About this task >> Take the line with "D102: LED (A U102/PA4, K N016) -> none" and every line after it in the entries below, and set them down exactly, without any pictures.
==== Provided information ====
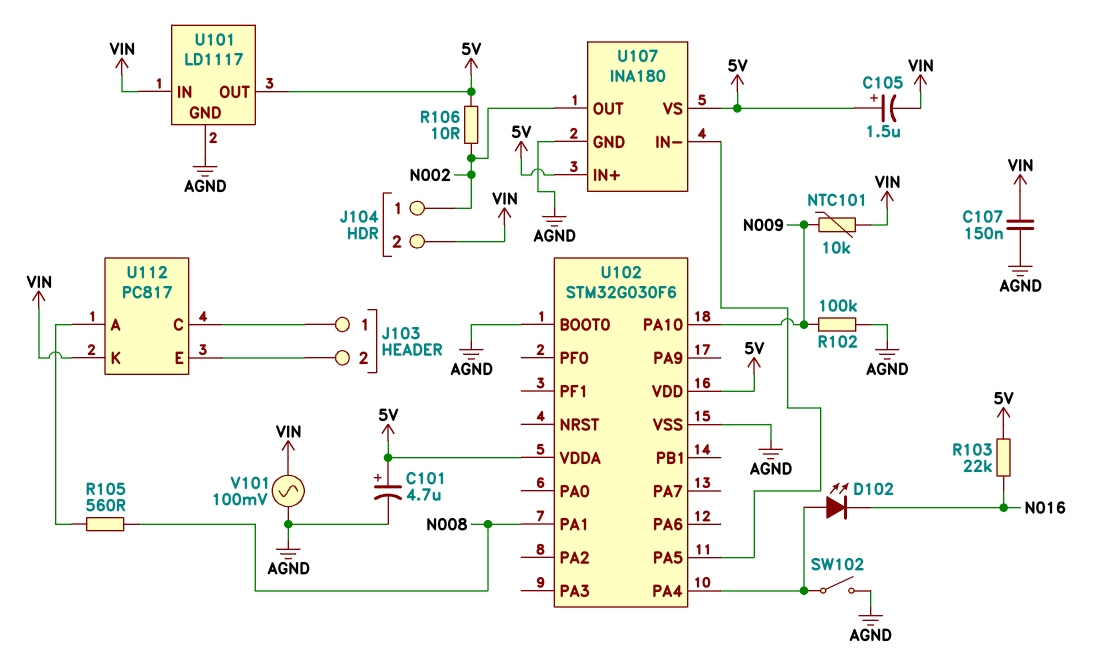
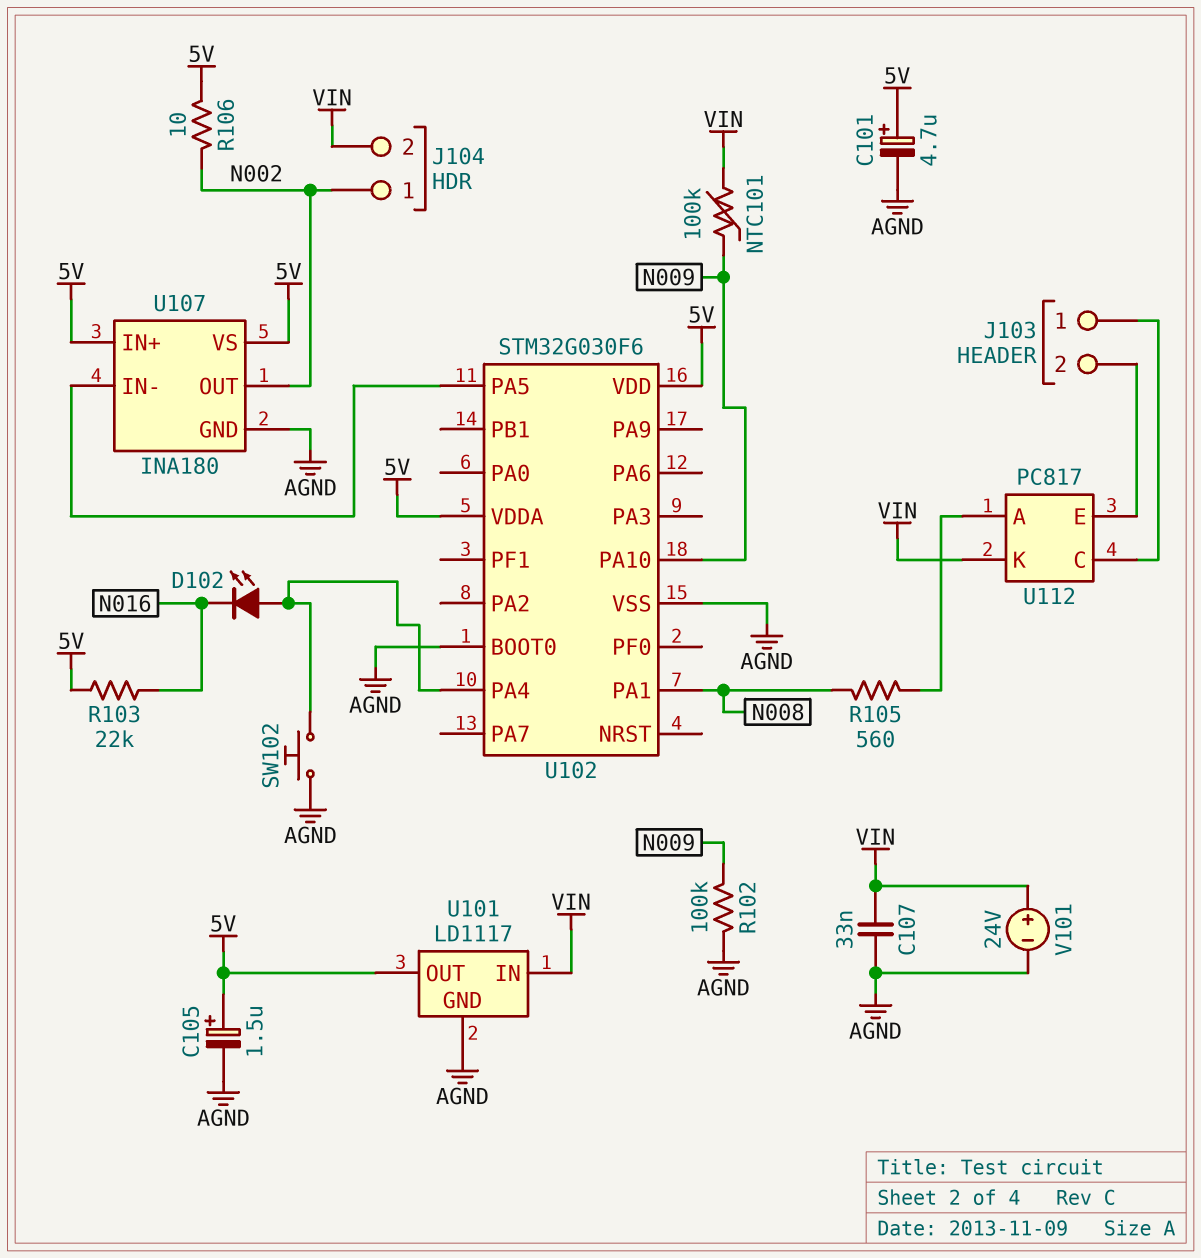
C105: 1.5uF (plus 5V, minus VIN) -> 1.5uF (plus 5V, minus AGND)
C107: 150nF (AGND, VIN) -> 33nF (AGND, VIN)
NTC101: 10k (N009, VIN) -> 100k (N009, VIN)
SW102: switch (AGND, U102/PA4) -> button (AGND, U102/PA4)
V101: AC 100mV (AGND, VIN) -> 24V (plus VIN, minus AGND)

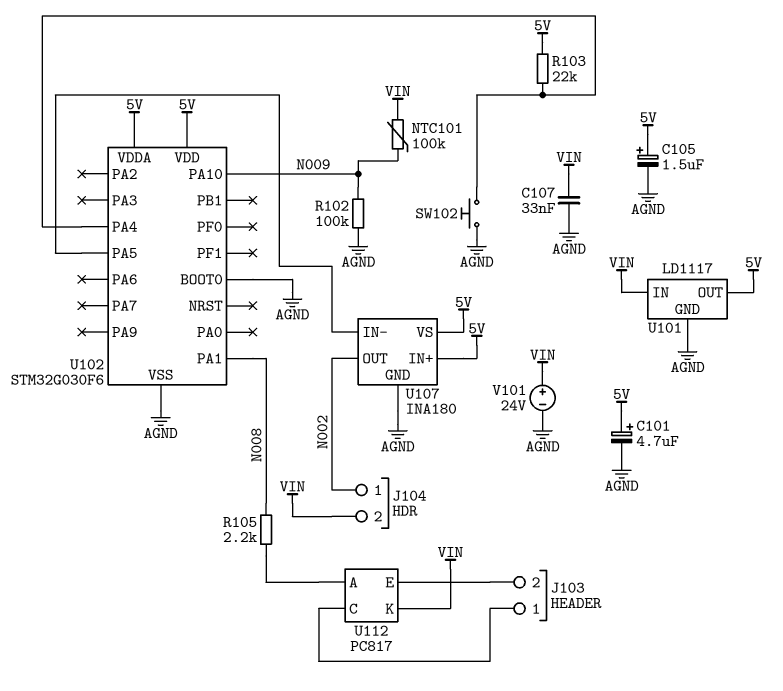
D102: LED (A U102/PA4, K N016) -> none
R103: 22k (5V, N016) -> 22k (5V, U102/PA4)
R105: 560 (N008, U112/A) -> 2.2k (N008, U112/A)
R106: 10 (5V, N002) -> none

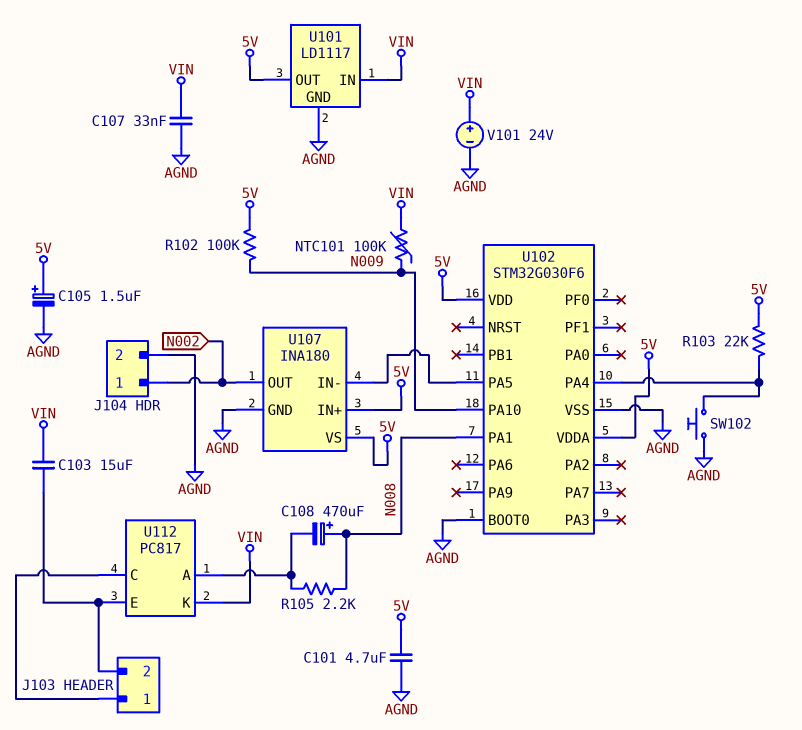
C101: 4.7uF (plus 5V, minus AGND) -> 4.7uF (5V, AGND)
C103: none -> 15uF (J103/2, VIN)
C108: none -> 470uF (plus N008, minus U112/A)
J104 pin 2: VIN -> AGND
R102: 100k (AGND, N009) -> 100k (5V, N009)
====
Your solution >>
D102: LED (A U102/PA4, K N016) -> none
R103: 22k (5V, N016) -> 22k (5V, U102/PA4)
R105: 560 (N008, U112/A) -> 2.2k (N008, U112/A)
R106: 10 (5V, N002) -> none

C101: 4.7uF (plus 5V, minus AGND) -> 4.7uF (5V, AGND)
C103: none -> 15uF (J103/2, VIN)
C108: none -> 470uF (plus N008, minus U112/A)
J104 pin 2: VIN -> AGND
R102: 100k (AGND, N009) -> 100k (5V, N009)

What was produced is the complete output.